Any images in the material are to be dropped while every line is retyped exactly.
--- SUPPLIED INFORMATION Enclosed Below ---
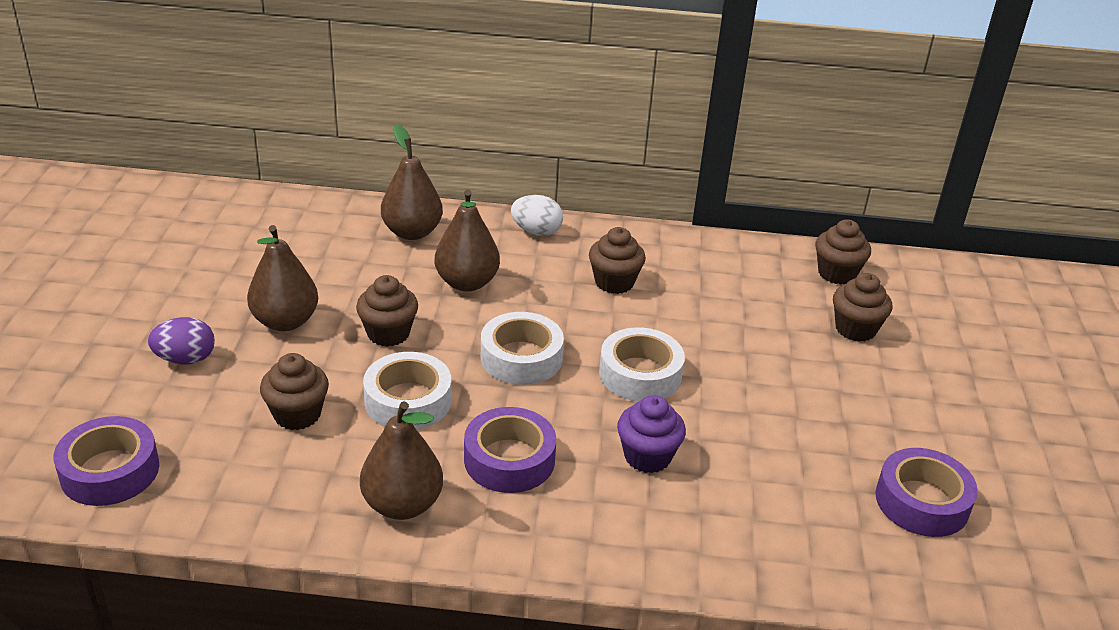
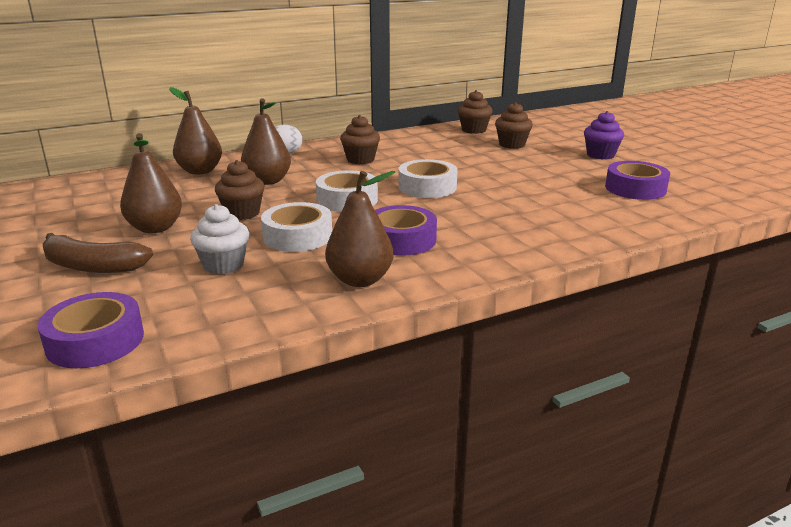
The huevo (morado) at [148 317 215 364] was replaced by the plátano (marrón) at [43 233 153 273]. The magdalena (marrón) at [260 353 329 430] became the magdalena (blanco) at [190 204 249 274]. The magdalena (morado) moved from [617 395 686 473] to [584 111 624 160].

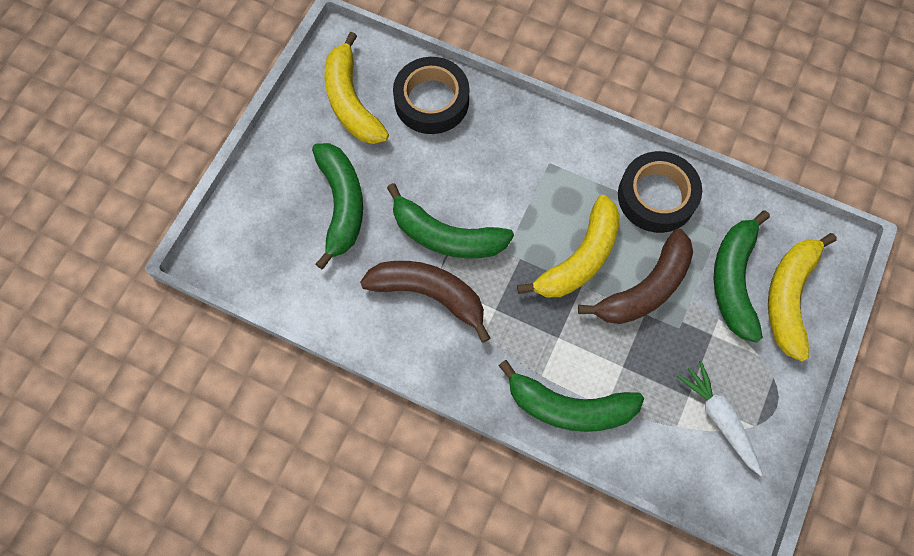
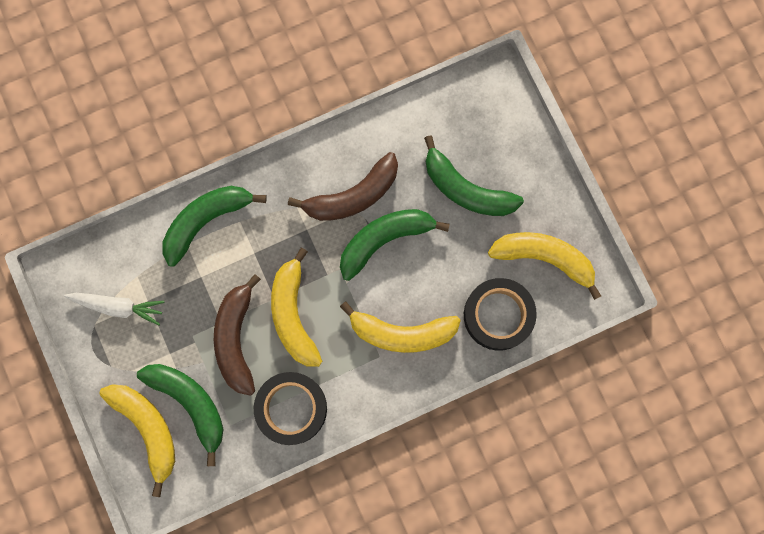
The plátano (amarillo) at [340 301 461 353] appeared.

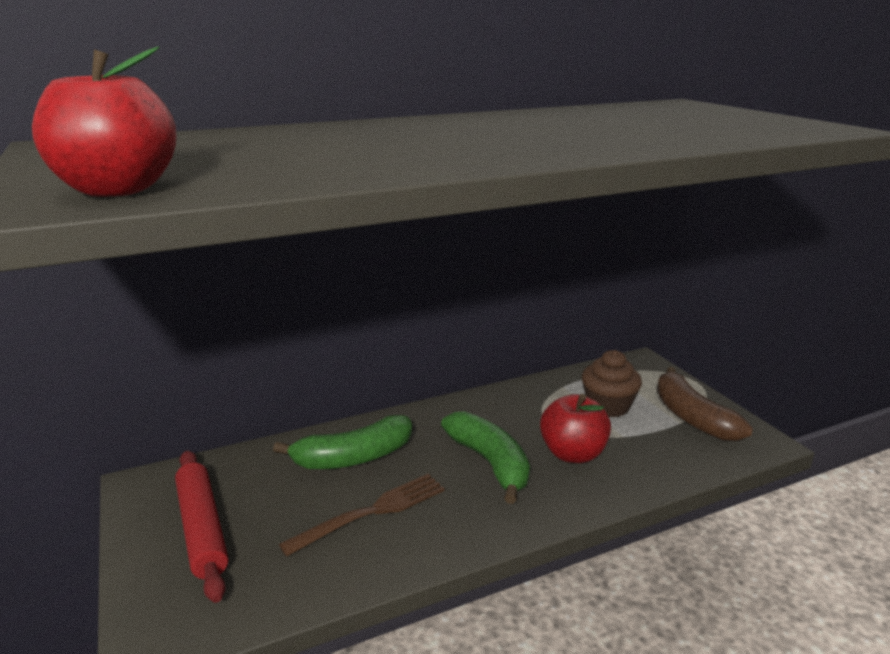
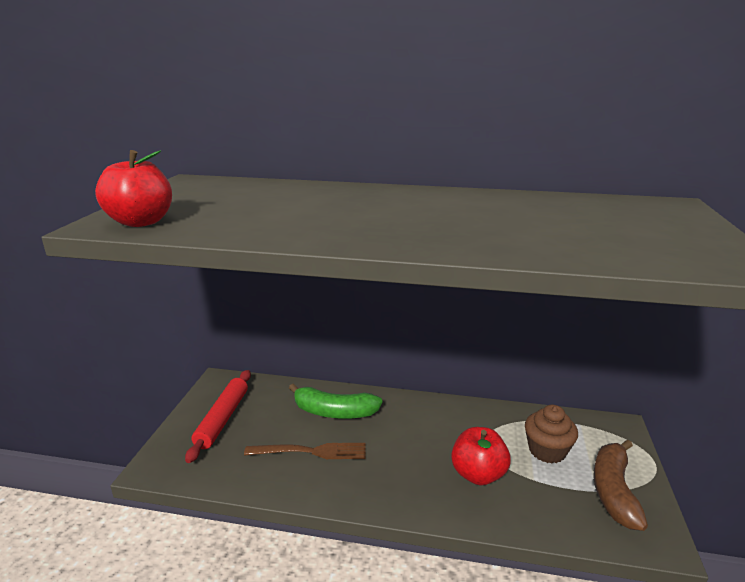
The plátano (verde) at [441 411 530 504] disappeared.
--- End of Enclosed SUPPLIED INFORMATION ---
— SOLUTION TO THIS EXERCISE —
The huevo (morado) at [148 317 215 364] was replaced by the plátano (marrón) at [43 233 153 273]. The magdalena (marrón) at [260 353 329 430] became the magdalena (blanco) at [190 204 249 274]. The magdalena (morado) moved from [617 395 686 473] to [584 111 624 160].

The plátano (amarillo) at [340 301 461 353] appeared.

The plátano (verde) at [441 411 530 504] disappeared.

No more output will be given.